(Your goal):
Below this line is a set of entries; quote exactly the lines from the line that contains "[563,142,630,252]" to the line that contains "brown_batikul [500 241", both lines included.

[Records drawn from a dataset]
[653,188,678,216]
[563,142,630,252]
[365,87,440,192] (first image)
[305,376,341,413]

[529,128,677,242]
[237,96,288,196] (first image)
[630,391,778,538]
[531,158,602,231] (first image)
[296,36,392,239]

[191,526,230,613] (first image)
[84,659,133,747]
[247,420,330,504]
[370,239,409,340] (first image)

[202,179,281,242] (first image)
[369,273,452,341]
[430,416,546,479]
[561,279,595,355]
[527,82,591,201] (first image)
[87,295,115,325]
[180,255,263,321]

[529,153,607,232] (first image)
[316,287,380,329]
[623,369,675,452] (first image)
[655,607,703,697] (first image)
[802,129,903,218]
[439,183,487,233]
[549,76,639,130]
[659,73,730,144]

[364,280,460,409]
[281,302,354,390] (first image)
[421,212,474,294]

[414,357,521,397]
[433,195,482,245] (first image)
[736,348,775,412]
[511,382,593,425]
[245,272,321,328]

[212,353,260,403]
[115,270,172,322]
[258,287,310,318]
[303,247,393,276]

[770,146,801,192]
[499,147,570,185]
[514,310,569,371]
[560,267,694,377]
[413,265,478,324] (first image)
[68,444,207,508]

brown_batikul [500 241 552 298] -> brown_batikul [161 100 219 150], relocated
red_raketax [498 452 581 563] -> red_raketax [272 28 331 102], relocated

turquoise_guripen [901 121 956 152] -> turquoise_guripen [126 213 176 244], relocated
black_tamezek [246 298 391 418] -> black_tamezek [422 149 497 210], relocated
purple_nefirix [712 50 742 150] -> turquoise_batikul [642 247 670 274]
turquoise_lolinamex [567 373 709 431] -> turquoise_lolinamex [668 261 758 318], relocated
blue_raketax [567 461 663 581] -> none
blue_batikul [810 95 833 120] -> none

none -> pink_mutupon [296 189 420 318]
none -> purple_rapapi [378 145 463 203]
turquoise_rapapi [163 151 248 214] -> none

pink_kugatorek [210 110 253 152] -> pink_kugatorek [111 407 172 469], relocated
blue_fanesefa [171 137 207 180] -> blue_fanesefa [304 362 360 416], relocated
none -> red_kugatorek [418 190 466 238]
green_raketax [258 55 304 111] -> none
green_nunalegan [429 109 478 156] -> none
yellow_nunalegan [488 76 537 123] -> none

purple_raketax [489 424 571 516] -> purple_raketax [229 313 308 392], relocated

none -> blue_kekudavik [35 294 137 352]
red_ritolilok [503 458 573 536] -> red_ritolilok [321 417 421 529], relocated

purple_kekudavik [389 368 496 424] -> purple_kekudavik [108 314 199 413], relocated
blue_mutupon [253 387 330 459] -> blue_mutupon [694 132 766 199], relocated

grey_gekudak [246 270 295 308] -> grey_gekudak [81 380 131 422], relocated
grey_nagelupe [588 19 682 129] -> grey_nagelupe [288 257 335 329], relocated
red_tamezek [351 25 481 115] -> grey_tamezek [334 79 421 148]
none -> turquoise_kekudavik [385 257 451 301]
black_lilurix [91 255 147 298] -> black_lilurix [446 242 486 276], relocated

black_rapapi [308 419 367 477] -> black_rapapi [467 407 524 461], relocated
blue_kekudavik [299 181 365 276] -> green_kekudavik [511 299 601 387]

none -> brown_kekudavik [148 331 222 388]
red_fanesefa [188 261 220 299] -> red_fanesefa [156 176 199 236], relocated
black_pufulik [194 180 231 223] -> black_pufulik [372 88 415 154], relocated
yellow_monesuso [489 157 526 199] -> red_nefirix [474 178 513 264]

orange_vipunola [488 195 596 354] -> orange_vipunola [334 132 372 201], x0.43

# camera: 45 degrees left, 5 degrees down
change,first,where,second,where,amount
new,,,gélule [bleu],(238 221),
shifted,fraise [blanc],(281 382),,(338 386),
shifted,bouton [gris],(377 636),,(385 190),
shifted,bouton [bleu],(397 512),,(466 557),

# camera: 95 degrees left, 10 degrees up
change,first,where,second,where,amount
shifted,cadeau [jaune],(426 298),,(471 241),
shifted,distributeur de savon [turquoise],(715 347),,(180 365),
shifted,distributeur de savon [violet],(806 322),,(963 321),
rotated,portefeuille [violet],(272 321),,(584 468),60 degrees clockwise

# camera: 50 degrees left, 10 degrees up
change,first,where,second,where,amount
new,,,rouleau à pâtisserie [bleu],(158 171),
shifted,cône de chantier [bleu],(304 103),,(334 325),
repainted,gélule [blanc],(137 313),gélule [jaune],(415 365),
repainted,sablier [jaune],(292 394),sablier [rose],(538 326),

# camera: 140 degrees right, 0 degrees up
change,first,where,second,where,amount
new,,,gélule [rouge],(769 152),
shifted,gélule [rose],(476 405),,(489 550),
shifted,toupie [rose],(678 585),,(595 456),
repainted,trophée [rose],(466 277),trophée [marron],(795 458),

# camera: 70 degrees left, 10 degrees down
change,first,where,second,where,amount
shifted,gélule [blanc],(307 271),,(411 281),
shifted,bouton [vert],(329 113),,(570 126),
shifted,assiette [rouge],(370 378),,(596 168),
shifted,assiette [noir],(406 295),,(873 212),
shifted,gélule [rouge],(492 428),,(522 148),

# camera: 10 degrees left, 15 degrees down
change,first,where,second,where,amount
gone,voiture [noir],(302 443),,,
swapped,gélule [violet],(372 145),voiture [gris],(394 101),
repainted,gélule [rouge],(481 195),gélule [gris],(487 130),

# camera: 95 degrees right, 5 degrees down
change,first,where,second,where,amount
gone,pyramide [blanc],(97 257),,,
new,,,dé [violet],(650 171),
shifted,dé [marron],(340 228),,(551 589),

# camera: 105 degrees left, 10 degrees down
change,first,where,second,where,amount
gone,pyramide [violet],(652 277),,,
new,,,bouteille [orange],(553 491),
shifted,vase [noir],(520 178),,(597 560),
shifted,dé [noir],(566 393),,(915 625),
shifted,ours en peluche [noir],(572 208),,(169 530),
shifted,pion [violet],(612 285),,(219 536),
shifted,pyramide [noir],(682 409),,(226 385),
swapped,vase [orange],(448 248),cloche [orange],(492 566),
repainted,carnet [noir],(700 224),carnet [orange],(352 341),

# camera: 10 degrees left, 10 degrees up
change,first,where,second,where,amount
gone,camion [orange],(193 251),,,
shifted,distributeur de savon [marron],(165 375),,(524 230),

(The completed task):
[563,142,630,252]
[365,87,440,192] (first image)
[305,376,341,413]

[529,128,677,242]
[237,96,288,196] (first image)
[630,391,778,538]
[531,158,602,231] (first image)
[296,36,392,239]

[191,526,230,613] (first image)
[84,659,133,747]
[247,420,330,504]
[370,239,409,340] (first image)

[202,179,281,242] (first image)
[369,273,452,341]
[430,416,546,479]
[561,279,595,355]
[527,82,591,201] (first image)
[87,295,115,325]
[180,255,263,321]

[529,153,607,232] (first image)
[316,287,380,329]
[623,369,675,452] (first image)
[655,607,703,697] (first image)
[802,129,903,218]
[439,183,487,233]
[549,76,639,130]
[659,73,730,144]

[364,280,460,409]
[281,302,354,390] (first image)
[421,212,474,294]

[414,357,521,397]
[433,195,482,245] (first image)
[736,348,775,412]
[511,382,593,425]
[245,272,321,328]

[212,353,260,403]
[115,270,172,322]
[258,287,310,318]
[303,247,393,276]

[770,146,801,192]
[499,147,570,185]
[514,310,569,371]
[560,267,694,377]
[413,265,478,324] (first image)
[68,444,207,508]

brown_batikul [500 241 552 298] -> brown_batikul [161 100 219 150], relocated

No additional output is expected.